>> Start THE INPUT

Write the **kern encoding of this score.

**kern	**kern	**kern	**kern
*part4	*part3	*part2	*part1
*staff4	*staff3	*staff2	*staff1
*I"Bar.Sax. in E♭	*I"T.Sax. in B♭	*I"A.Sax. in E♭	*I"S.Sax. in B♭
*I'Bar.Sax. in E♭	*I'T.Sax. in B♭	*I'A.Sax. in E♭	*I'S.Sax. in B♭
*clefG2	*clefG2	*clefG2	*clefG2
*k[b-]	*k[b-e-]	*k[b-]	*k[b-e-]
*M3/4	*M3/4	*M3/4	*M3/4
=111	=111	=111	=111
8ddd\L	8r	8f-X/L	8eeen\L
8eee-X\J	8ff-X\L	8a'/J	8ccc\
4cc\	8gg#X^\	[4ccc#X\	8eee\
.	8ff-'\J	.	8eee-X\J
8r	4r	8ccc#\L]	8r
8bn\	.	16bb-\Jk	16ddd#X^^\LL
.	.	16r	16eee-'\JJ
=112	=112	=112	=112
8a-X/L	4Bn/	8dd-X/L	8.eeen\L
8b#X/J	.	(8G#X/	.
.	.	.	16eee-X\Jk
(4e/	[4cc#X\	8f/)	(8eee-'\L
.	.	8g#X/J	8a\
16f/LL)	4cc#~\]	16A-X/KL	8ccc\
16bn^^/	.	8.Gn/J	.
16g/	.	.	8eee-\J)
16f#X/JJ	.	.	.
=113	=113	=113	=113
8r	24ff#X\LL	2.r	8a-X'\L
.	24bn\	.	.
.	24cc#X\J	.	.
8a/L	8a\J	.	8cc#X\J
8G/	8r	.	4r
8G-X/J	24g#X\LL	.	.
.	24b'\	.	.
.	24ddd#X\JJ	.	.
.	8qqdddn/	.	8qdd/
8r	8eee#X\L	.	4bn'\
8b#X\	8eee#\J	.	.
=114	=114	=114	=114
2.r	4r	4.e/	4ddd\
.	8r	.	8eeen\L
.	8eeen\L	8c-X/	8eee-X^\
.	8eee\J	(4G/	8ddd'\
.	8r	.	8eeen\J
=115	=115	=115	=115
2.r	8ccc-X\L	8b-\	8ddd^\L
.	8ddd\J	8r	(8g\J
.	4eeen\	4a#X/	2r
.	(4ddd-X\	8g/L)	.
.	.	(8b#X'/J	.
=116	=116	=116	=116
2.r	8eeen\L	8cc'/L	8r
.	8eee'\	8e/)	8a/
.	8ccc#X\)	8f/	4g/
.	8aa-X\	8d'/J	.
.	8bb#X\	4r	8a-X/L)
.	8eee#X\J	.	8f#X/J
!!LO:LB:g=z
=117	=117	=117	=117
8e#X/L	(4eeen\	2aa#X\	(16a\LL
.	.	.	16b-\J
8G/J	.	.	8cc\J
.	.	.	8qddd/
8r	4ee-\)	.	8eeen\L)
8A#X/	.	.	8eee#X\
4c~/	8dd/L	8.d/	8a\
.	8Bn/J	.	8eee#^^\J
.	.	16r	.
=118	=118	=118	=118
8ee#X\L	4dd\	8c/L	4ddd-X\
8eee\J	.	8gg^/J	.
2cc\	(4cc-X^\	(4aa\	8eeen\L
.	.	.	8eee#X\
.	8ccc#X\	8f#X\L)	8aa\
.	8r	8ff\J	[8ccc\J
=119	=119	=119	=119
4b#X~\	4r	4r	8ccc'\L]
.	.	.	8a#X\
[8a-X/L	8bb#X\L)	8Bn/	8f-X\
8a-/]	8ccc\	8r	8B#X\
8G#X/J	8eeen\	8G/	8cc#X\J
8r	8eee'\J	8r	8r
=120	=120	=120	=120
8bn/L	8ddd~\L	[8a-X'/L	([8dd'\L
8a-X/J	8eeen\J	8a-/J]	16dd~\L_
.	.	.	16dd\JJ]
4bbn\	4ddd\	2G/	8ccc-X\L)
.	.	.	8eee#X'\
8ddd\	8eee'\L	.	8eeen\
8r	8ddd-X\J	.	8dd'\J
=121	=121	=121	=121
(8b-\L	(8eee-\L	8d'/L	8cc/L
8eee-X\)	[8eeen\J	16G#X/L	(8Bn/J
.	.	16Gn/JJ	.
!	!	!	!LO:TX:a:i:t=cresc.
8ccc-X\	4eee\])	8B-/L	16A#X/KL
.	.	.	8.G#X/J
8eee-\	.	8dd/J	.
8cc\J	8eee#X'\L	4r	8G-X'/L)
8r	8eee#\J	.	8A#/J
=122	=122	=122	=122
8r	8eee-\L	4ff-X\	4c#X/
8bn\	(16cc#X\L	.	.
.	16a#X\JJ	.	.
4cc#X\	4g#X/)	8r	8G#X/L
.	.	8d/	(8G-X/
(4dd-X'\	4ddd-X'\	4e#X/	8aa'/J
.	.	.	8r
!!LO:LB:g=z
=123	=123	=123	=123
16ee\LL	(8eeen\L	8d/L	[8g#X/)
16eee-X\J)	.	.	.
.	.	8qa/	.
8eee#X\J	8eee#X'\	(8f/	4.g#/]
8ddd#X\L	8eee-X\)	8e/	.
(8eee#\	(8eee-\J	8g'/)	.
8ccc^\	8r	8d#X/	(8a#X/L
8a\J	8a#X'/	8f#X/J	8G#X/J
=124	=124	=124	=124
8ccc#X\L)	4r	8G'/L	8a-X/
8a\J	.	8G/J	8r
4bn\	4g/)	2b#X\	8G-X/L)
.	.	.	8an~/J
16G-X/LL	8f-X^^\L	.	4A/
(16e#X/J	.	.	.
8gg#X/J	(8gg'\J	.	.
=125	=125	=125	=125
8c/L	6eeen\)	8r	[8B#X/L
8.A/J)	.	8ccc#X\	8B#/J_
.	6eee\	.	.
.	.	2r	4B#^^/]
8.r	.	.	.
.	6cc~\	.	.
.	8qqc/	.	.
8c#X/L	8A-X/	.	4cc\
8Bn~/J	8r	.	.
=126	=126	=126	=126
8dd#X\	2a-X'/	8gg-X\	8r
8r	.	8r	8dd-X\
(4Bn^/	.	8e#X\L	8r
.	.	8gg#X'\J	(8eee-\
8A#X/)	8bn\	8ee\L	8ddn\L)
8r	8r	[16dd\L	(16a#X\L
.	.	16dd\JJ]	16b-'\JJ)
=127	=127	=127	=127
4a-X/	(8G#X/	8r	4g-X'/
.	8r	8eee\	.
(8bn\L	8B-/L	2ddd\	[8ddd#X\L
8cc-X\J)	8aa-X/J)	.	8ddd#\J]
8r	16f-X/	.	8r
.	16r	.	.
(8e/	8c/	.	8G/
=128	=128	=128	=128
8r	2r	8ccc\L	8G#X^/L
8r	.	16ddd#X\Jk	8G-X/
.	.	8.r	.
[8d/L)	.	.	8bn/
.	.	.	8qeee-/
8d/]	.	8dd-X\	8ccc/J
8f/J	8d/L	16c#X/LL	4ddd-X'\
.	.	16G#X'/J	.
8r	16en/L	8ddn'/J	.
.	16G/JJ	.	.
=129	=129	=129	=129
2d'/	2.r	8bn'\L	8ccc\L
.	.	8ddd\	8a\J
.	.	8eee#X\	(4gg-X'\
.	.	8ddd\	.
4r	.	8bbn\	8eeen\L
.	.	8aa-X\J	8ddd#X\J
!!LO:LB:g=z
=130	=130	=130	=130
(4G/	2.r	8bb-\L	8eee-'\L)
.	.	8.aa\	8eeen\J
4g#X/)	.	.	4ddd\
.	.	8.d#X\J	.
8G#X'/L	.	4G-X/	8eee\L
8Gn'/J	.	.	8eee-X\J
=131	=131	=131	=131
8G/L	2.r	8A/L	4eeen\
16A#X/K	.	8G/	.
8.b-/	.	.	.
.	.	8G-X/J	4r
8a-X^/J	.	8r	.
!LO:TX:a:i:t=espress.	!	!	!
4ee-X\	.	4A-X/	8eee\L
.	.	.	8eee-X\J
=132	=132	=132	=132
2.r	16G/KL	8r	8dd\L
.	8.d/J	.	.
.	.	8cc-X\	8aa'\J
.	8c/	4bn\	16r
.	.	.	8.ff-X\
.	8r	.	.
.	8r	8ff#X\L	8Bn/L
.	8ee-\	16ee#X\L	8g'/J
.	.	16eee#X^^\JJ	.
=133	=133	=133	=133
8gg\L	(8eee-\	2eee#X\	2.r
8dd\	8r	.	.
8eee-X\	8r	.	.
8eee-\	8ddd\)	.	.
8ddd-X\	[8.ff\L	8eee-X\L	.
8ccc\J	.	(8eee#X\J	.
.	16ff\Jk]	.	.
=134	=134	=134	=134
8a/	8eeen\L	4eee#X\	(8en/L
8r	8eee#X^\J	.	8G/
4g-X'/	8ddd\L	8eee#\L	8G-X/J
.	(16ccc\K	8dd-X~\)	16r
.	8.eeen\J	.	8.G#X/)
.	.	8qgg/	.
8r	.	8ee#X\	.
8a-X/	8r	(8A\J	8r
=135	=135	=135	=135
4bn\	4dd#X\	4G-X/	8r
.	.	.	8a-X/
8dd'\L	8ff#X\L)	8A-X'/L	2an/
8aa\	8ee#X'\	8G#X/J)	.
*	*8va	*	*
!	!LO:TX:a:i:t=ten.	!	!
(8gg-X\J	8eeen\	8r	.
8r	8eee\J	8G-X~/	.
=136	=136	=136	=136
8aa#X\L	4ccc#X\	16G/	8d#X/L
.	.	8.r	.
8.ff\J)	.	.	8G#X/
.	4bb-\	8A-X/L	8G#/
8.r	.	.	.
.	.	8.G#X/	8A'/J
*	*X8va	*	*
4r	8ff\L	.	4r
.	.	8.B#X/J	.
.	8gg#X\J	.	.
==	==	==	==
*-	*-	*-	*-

>> End THE INPUT

▸ **WRITTEN EXERCISE**
Count the lines in the entries above that contain the string "kern", matching case exactly, and reply with the number alone.

▸ **ANSWER IN FULL**
2